**Stored items from a collection:**

···

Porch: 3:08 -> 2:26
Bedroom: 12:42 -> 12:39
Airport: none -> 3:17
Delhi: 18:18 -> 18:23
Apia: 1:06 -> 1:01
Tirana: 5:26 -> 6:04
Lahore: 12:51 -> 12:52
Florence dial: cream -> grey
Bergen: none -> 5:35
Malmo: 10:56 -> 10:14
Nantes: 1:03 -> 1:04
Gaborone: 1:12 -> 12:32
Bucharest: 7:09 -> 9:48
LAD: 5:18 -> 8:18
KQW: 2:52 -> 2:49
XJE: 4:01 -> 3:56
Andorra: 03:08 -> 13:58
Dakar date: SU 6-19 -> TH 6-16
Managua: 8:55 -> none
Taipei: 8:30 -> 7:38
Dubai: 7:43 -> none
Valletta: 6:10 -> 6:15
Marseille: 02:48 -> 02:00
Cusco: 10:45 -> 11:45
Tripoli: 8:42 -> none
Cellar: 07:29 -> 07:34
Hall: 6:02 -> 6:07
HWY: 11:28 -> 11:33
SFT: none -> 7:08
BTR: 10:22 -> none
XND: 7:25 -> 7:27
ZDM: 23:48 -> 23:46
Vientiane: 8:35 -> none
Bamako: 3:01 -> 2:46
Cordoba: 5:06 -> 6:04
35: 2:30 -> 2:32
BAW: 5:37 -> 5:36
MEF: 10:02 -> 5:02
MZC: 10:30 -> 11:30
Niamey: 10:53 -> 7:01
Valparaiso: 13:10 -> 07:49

···

**Objective:** Rewrite all of the rows above as a numbered list, leaving out any blank lines.

**Finished exercise:**
1. Porch: 3:08 -> 2:26
2. Bedroom: 12:42 -> 12:39
3. Airport: none -> 3:17
4. Delhi: 18:18 -> 18:23
5. Apia: 1:06 -> 1:01
6. Tirana: 5:26 -> 6:04
7. Lahore: 12:51 -> 12:52
8. Florence dial: cream -> grey
9. Bergen: none -> 5:35
10. Malmo: 10:56 -> 10:14
11. Nantes: 1:03 -> 1:04
12. Gaborone: 1:12 -> 12:32
13. Bucharest: 7:09 -> 9:48
14. LAD: 5:18 -> 8:18
15. KQW: 2:52 -> 2:49
16. XJE: 4:01 -> 3:56
17. Andorra: 03:08 -> 13:58
18. Dakar date: SU 6-19 -> TH 6-16
19. Managua: 8:55 -> none
20. Taipei: 8:30 -> 7:38
21. Dubai: 7:43 -> none
22. Valletta: 6:10 -> 6:15
23. Marseille: 02:48 -> 02:00
24. Cusco: 10:45 -> 11:45
25. Tripoli: 8:42 -> none
26. Cellar: 07:29 -> 07:34
27. Hall: 6:02 -> 6:07
28. HWY: 11:28 -> 11:33
29. SFT: none -> 7:08
30. BTR: 10:22 -> none
31. XND: 7:25 -> 7:27
32. ZDM: 23:48 -> 23:46
33. Vientiane: 8:35 -> none
34. Bamako: 3:01 -> 2:46
35. Cordoba: 5:06 -> 6:04
36. 35: 2:30 -> 2:32
37. BAW: 5:37 -> 5:36
38. MEF: 10:02 -> 5:02
39. MZC: 10:30 -> 11:30
40. Niamey: 10:53 -> 7:01
41. Valparaiso: 13:10 -> 07:49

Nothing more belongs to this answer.